=== Exercise requirements ===
Within the entries below, find every line that has the string "orange", then copy it.
[Opening Records provided section]
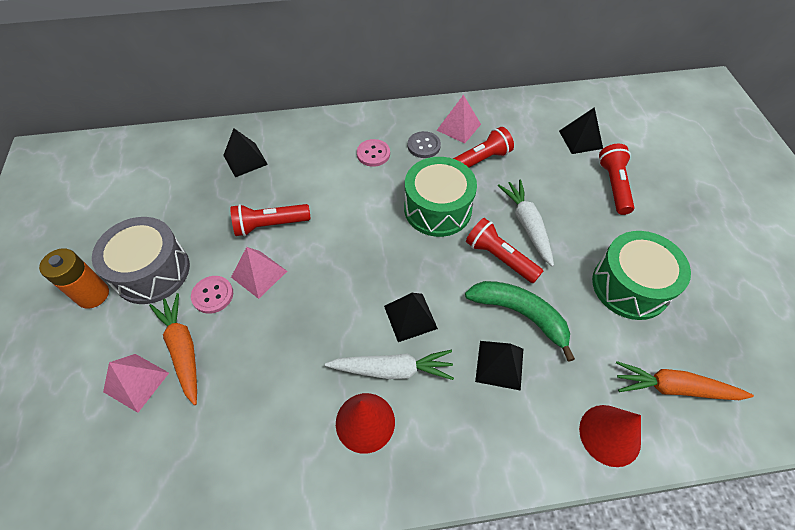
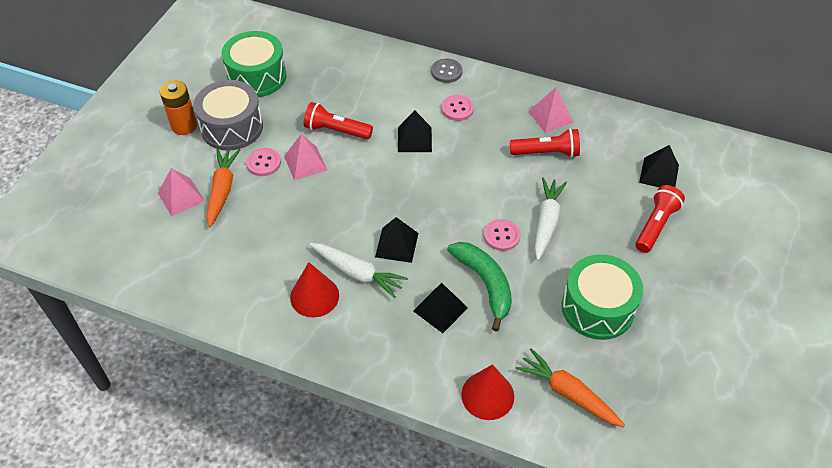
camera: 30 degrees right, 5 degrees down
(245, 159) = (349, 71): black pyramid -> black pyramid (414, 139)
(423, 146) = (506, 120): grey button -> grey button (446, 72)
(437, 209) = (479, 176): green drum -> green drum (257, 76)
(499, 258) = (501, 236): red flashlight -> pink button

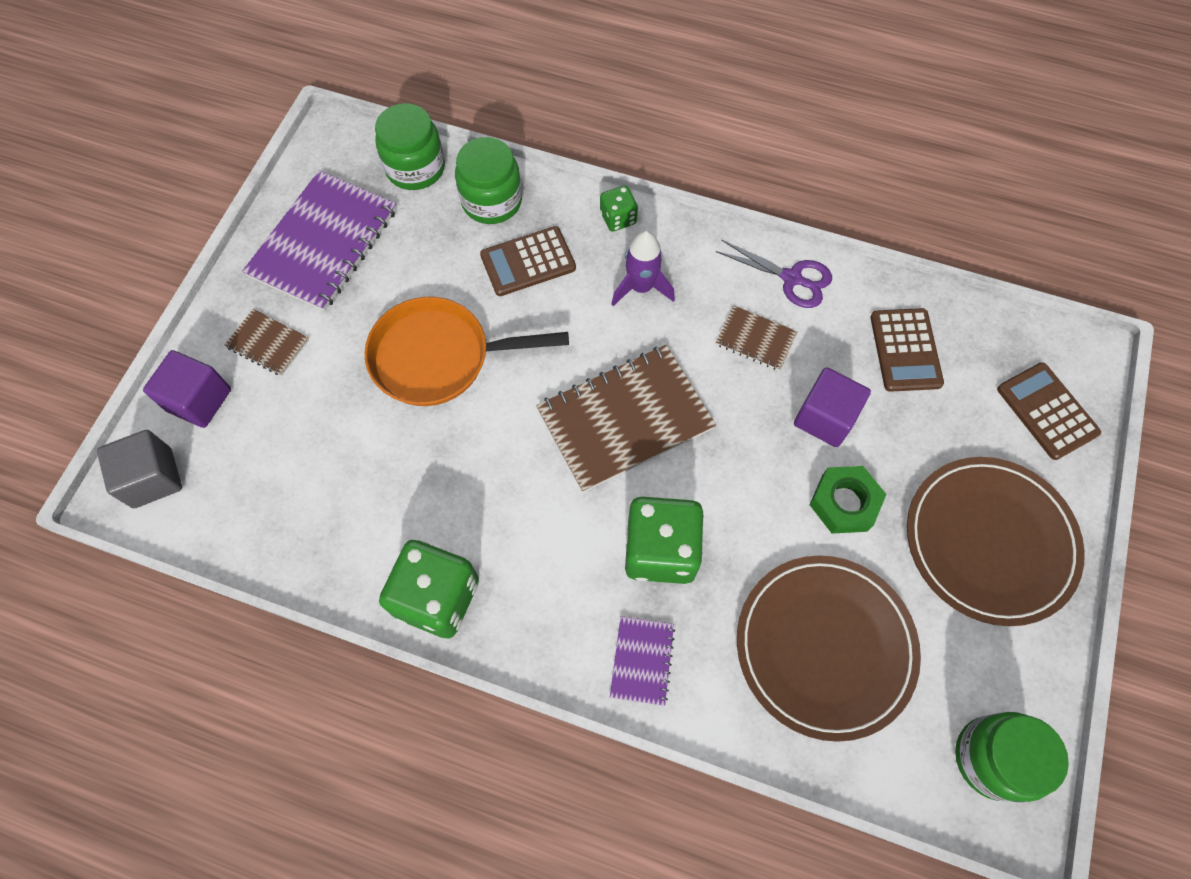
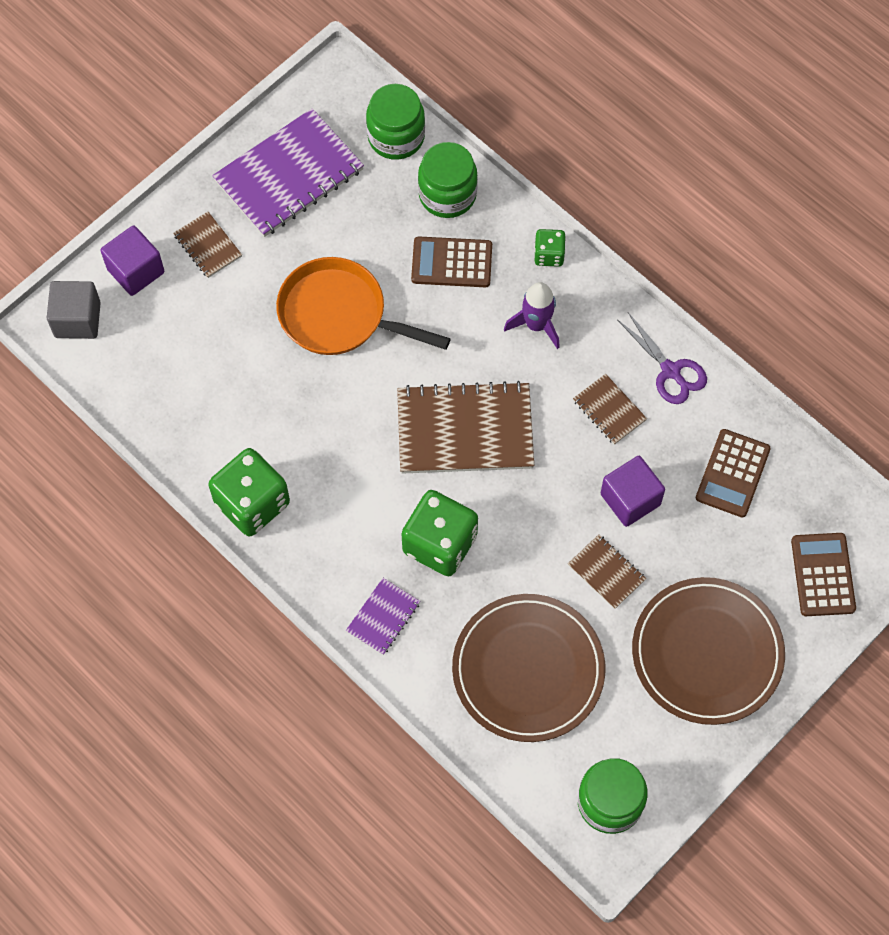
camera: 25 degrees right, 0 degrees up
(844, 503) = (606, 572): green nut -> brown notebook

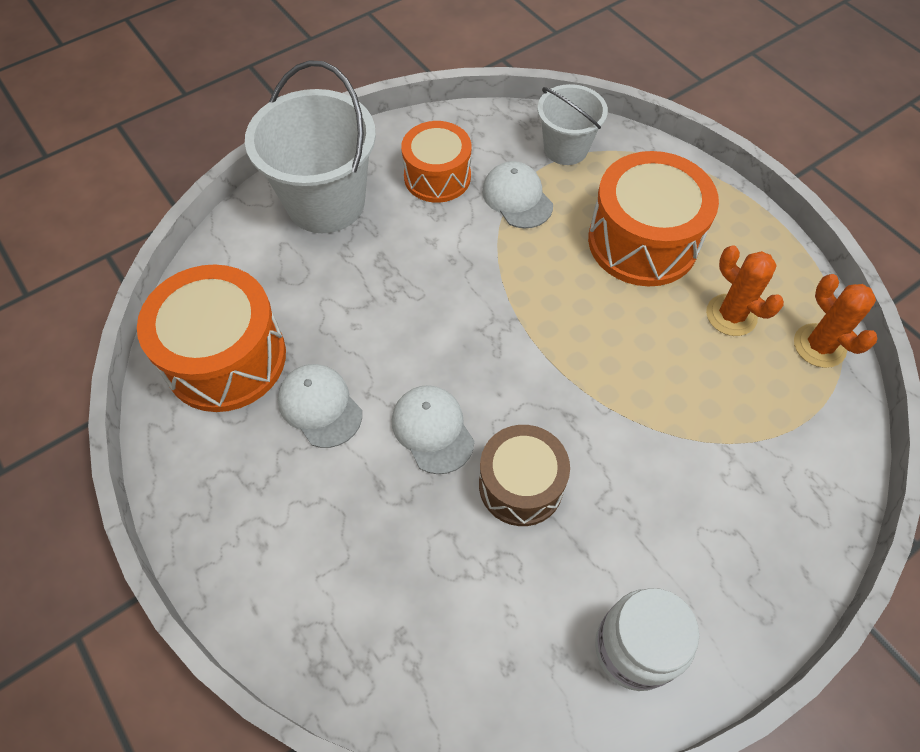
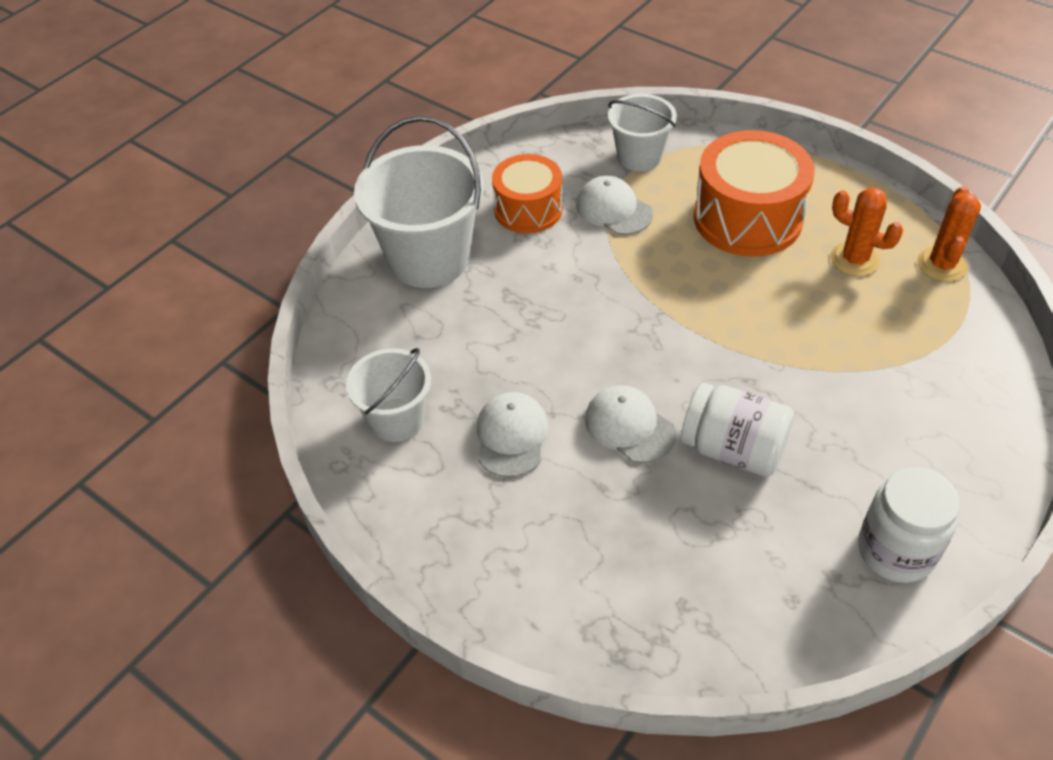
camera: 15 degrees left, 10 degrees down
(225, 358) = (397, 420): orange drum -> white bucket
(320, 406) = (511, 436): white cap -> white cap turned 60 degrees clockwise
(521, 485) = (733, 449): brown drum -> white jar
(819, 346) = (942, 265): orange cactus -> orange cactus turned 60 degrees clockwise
[Closing Records provided section]
=== Solution for this exercise ===
(225, 358) = (397, 420): orange drum -> white bucket
(819, 346) = (942, 265): orange cactus -> orange cactus turned 60 degrees clockwise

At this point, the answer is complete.